Information provided –
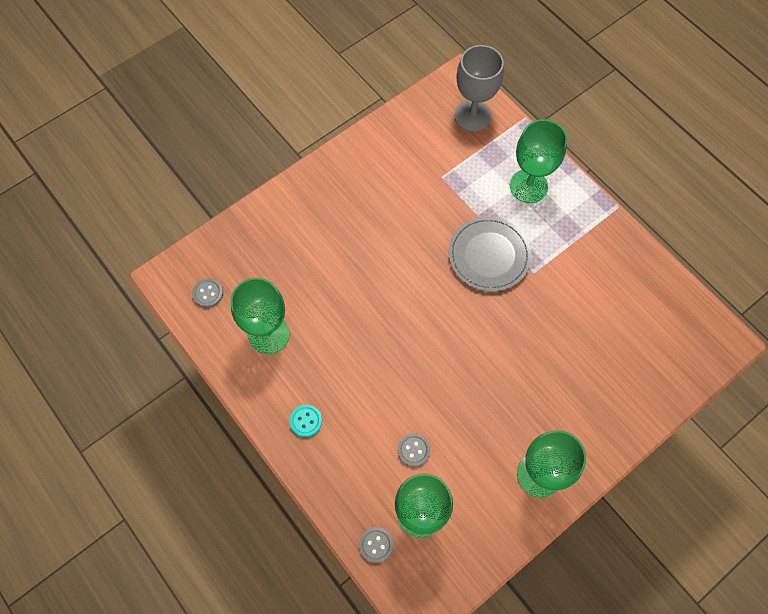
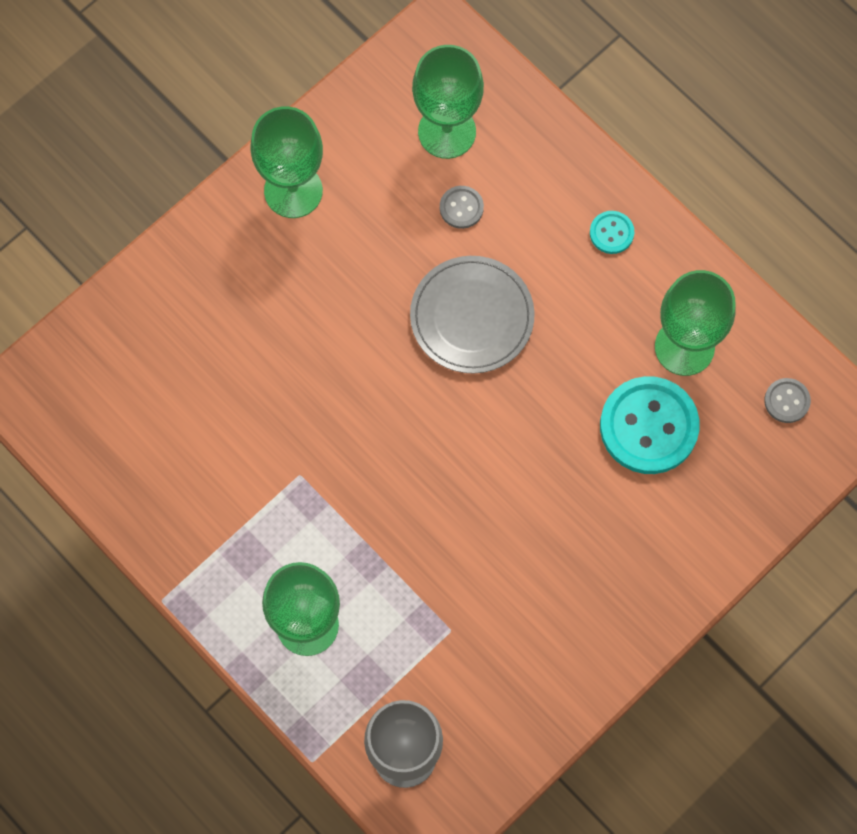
camera: 175 degrees right, 5 degrees up
(302, 284) = (648, 426): none -> turquoise button
(376, 545) = (499, 93): grey button -> none
(489, 255) = (368, 497): grey plate -> grey plate (472, 316)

Task details – Copy the listing in full and without alteration, omitting every picture.

Solution to this exercise –
camera: 175 degrees right, 5 degrees up
(302, 284) = (648, 426): none -> turquoise button
(376, 545) = (499, 93): grey button -> none
(489, 255) = (368, 497): grey plate -> grey plate (472, 316)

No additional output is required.